> [YOUR ASSIGNMENT]
Go through the listing below and output exactly the line with "window: (672, 464) -> (581, 528), moved", the line with "washbasin: (753, 793) -> (464, 615), moved", and each line between; omit the rest.

> [GIVEN INFORMATION]
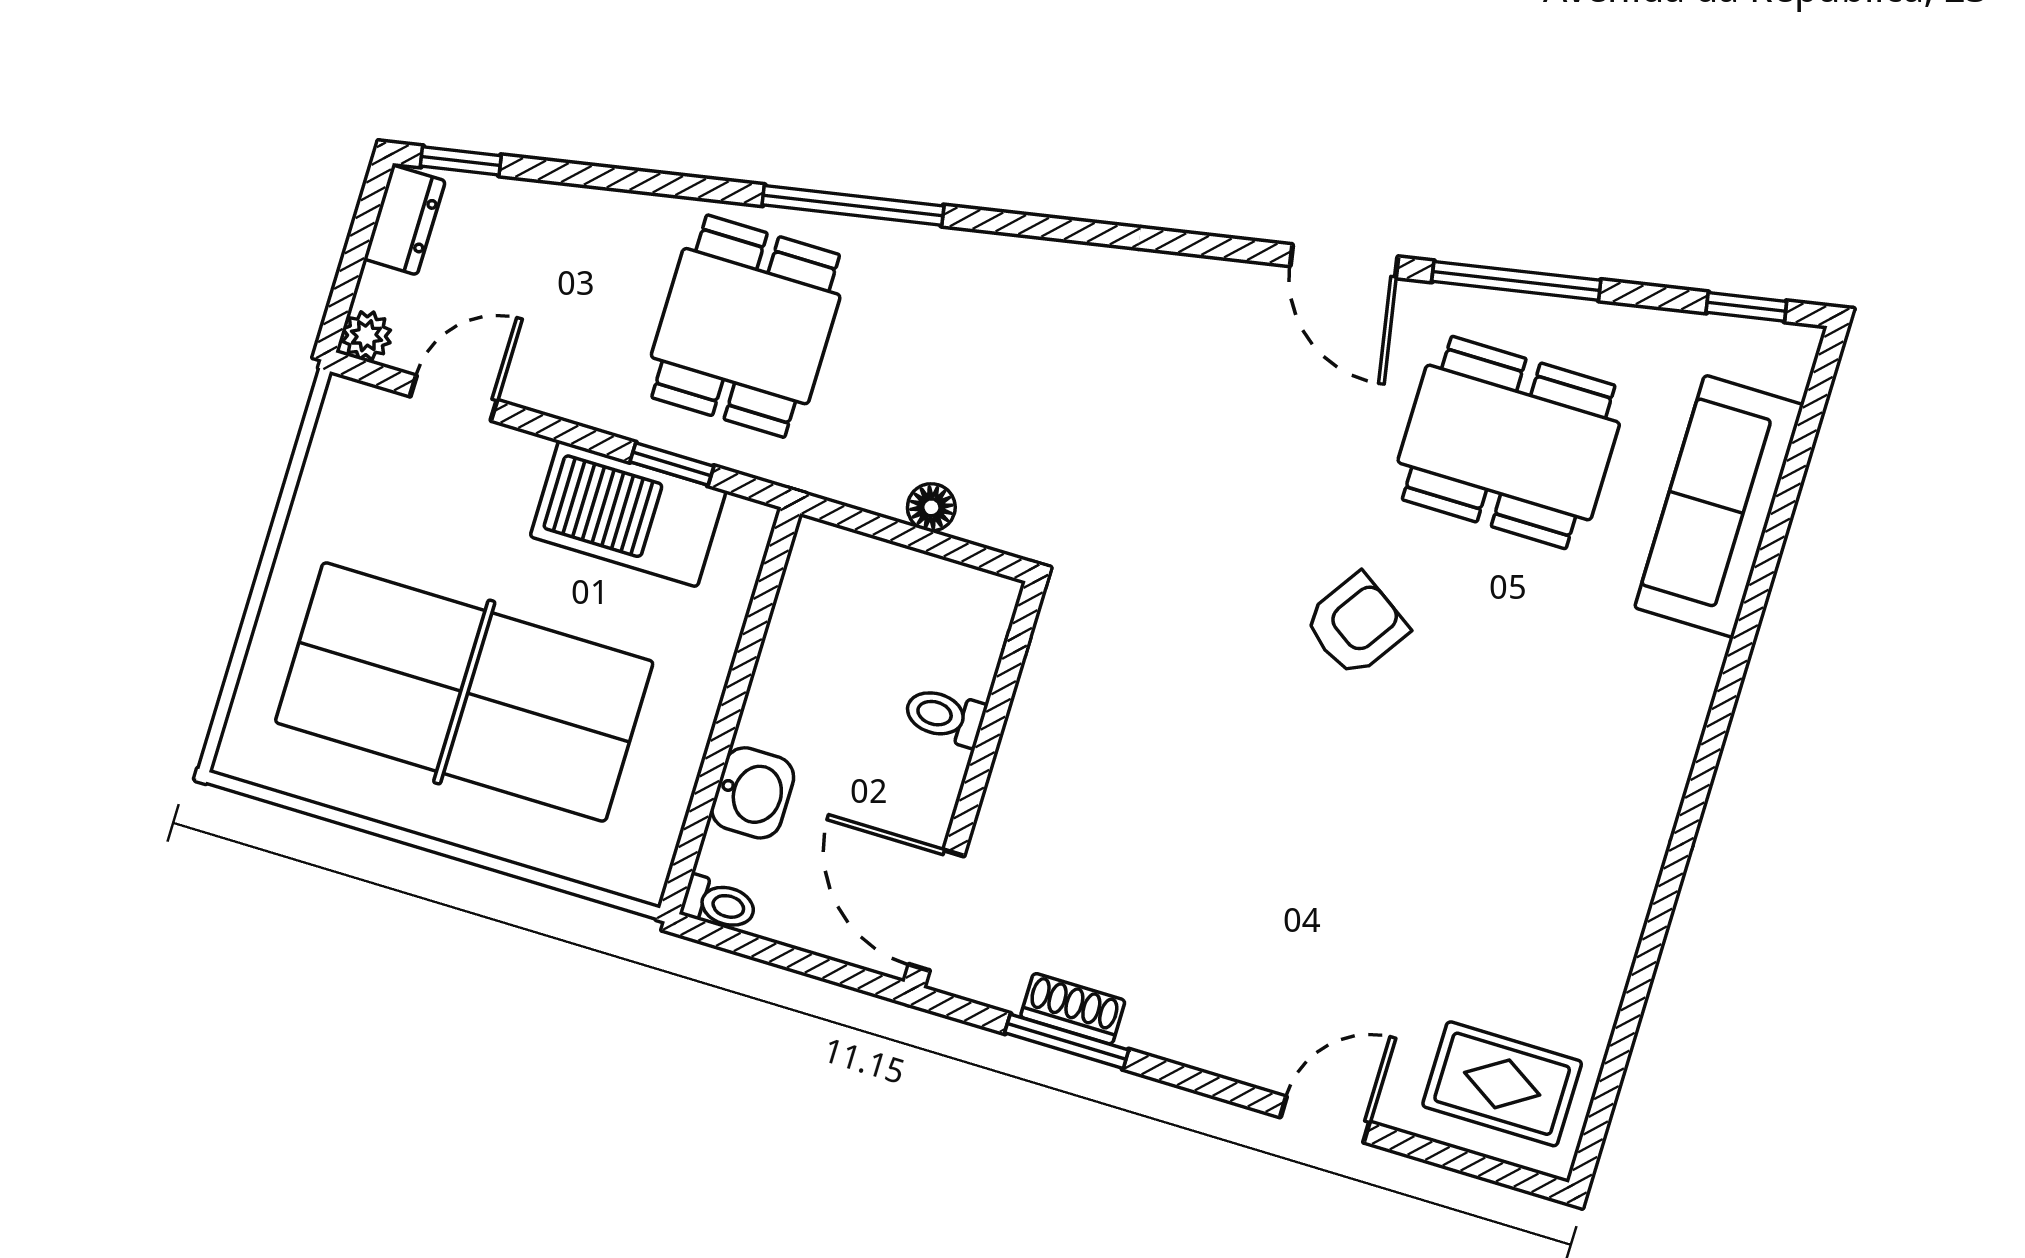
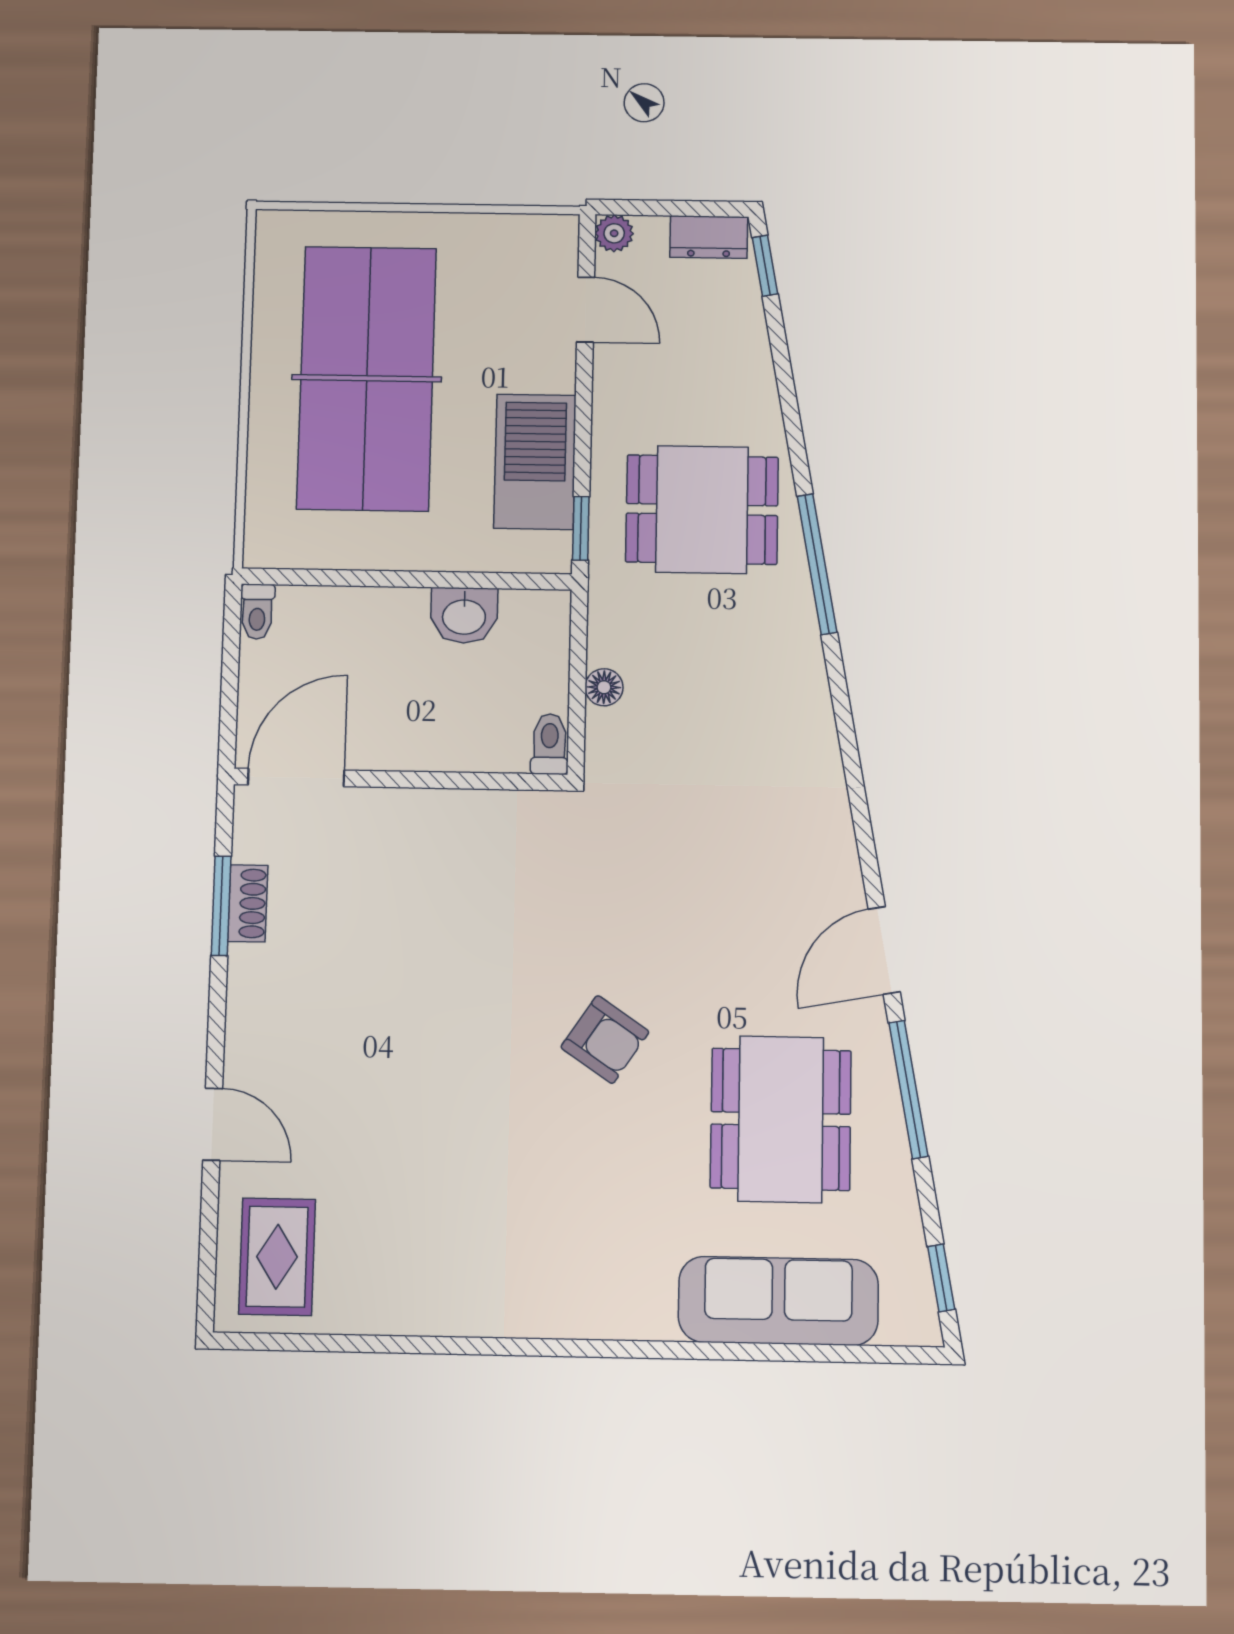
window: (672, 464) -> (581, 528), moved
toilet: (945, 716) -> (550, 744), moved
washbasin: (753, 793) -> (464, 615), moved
...
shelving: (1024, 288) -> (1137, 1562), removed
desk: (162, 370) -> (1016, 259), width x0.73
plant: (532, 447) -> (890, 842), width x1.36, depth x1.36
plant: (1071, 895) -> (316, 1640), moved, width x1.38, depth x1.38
...
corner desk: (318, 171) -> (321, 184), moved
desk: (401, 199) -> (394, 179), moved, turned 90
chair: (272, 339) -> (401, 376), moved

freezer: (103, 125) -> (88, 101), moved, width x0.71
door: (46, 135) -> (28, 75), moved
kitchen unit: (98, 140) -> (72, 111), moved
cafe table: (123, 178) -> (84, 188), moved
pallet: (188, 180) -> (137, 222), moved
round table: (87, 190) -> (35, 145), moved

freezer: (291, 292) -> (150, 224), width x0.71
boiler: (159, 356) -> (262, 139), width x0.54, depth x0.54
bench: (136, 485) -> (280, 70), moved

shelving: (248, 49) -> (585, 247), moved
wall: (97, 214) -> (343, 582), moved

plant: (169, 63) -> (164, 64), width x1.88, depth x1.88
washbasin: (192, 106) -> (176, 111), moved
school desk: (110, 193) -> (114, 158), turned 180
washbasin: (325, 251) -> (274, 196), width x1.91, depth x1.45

> [ANSWER]
window: (672, 464) -> (581, 528), moved
toilet: (945, 716) -> (550, 744), moved
washbasin: (753, 793) -> (464, 615), moved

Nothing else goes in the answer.